### What the exercise asks
Look for the line containing "R4: 1.8k (+9V, MIC) -> 43k (+9V, MIC)" and the line containing "SP1: speaker 32R" in the entries below. Copy those two and all lines between them exactly, leaving out pictures.

■ ■ ■ ■ ■ ■ ■

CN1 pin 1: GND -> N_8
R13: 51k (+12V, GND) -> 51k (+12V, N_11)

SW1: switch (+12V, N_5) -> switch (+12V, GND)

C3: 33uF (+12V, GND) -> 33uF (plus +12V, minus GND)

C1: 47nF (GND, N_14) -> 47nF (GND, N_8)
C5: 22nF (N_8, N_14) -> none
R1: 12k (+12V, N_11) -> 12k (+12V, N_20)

■ ■ ■ ■ ■ ■ ■

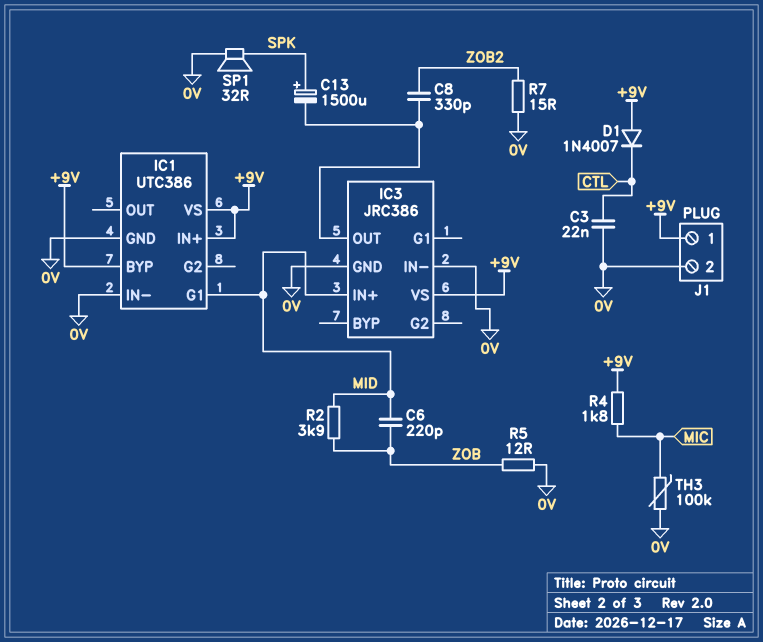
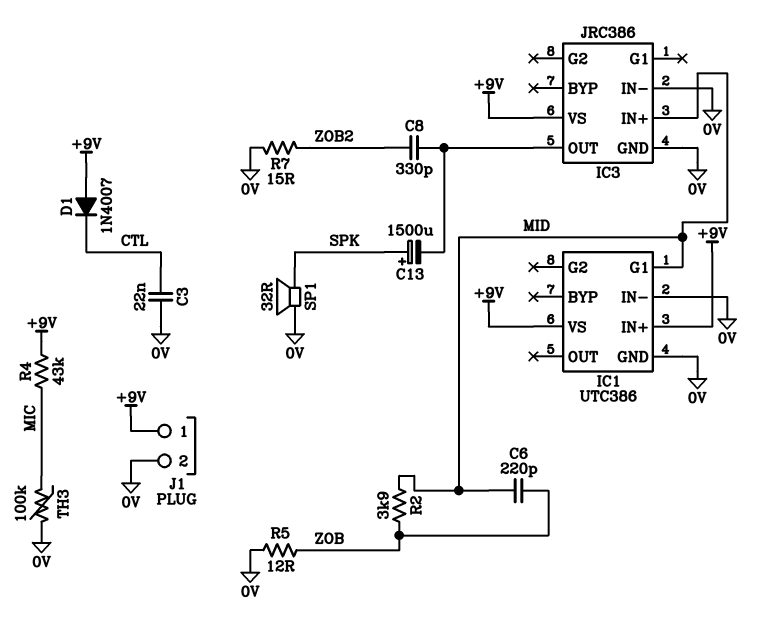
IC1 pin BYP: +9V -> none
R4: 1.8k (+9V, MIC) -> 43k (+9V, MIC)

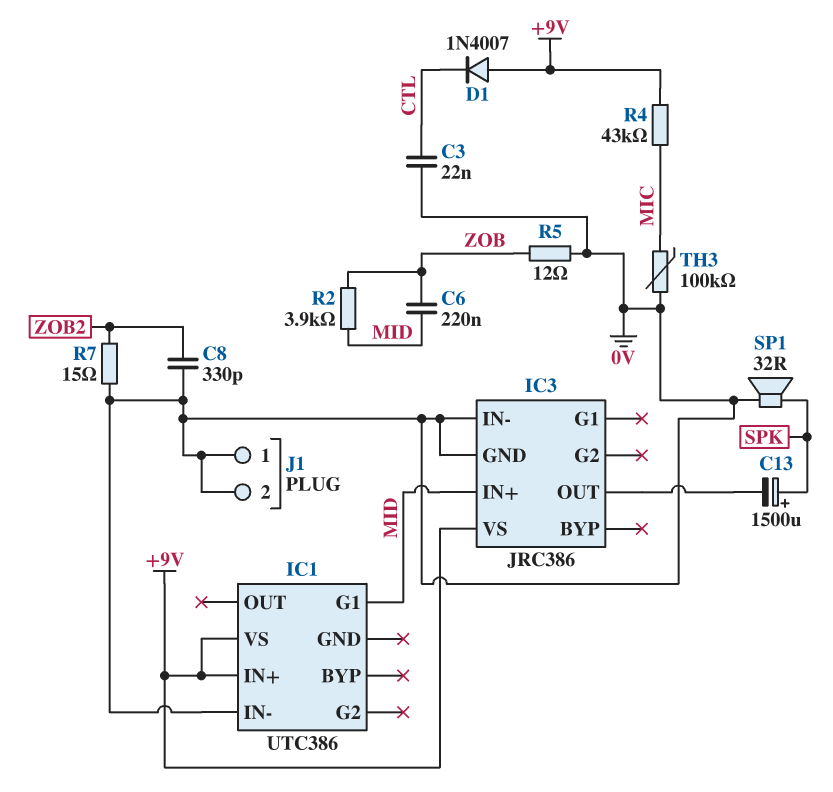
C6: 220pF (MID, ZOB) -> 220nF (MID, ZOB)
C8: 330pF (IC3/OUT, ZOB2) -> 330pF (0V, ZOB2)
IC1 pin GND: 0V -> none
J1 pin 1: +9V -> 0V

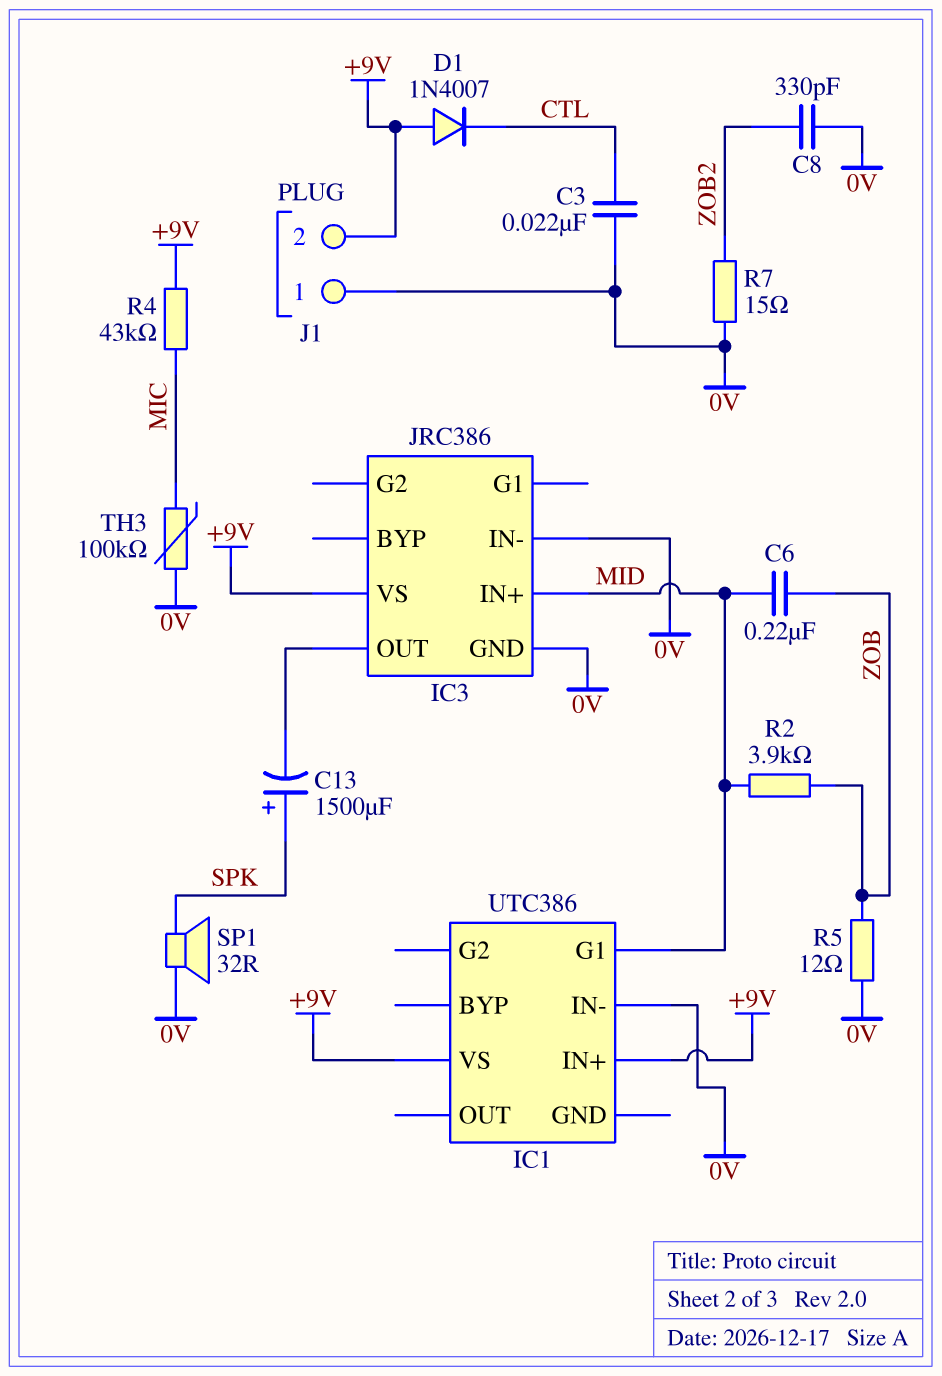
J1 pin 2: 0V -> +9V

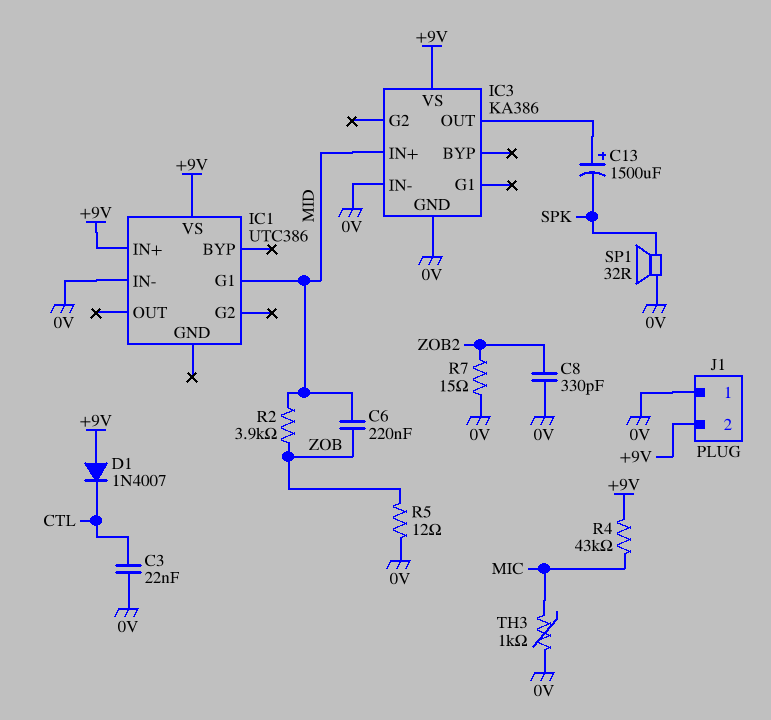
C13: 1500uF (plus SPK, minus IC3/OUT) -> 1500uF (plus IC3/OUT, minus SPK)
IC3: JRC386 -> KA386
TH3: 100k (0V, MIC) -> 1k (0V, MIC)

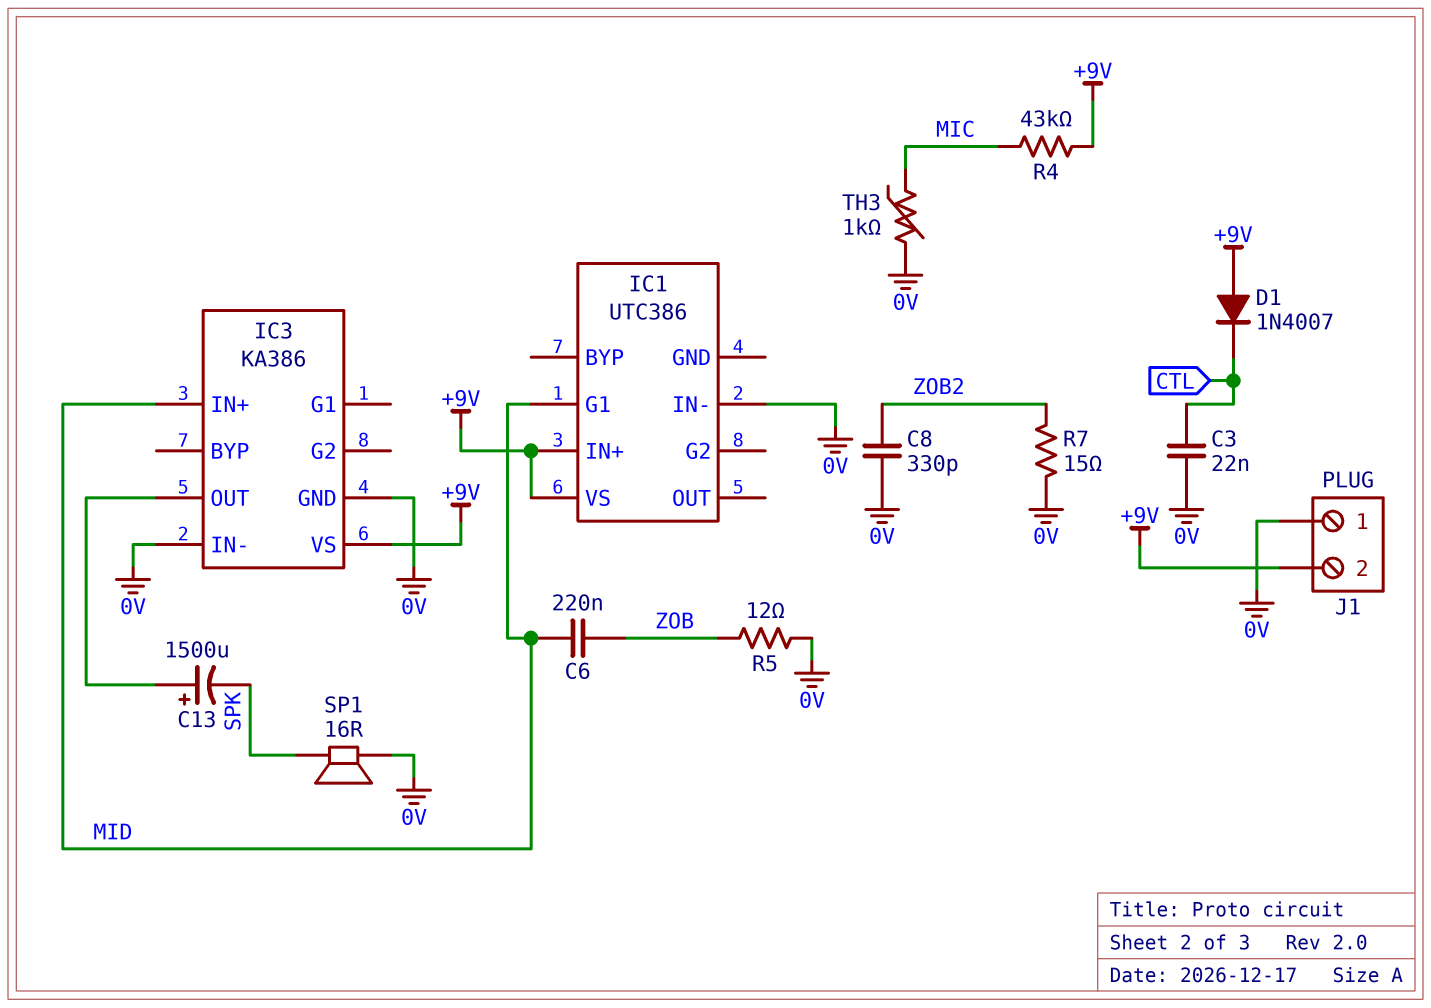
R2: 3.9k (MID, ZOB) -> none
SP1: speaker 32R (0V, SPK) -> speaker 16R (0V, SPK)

■ ■ ■ ■ ■ ■ ■

### Exercise result
R4: 1.8k (+9V, MIC) -> 43k (+9V, MIC)

C6: 220pF (MID, ZOB) -> 220nF (MID, ZOB)
C8: 330pF (IC3/OUT, ZOB2) -> 330pF (0V, ZOB2)
IC1 pin GND: 0V -> none
J1 pin 1: +9V -> 0V

J1 pin 2: 0V -> +9V

C13: 1500uF (plus SPK, minus IC3/OUT) -> 1500uF (plus IC3/OUT, minus SPK)
IC3: JRC386 -> KA386
TH3: 100k (0V, MIC) -> 1k (0V, MIC)

R2: 3.9k (MID, ZOB) -> none
SP1: speaker 32R (0V, SPK) -> speaker 16R (0V, SPK)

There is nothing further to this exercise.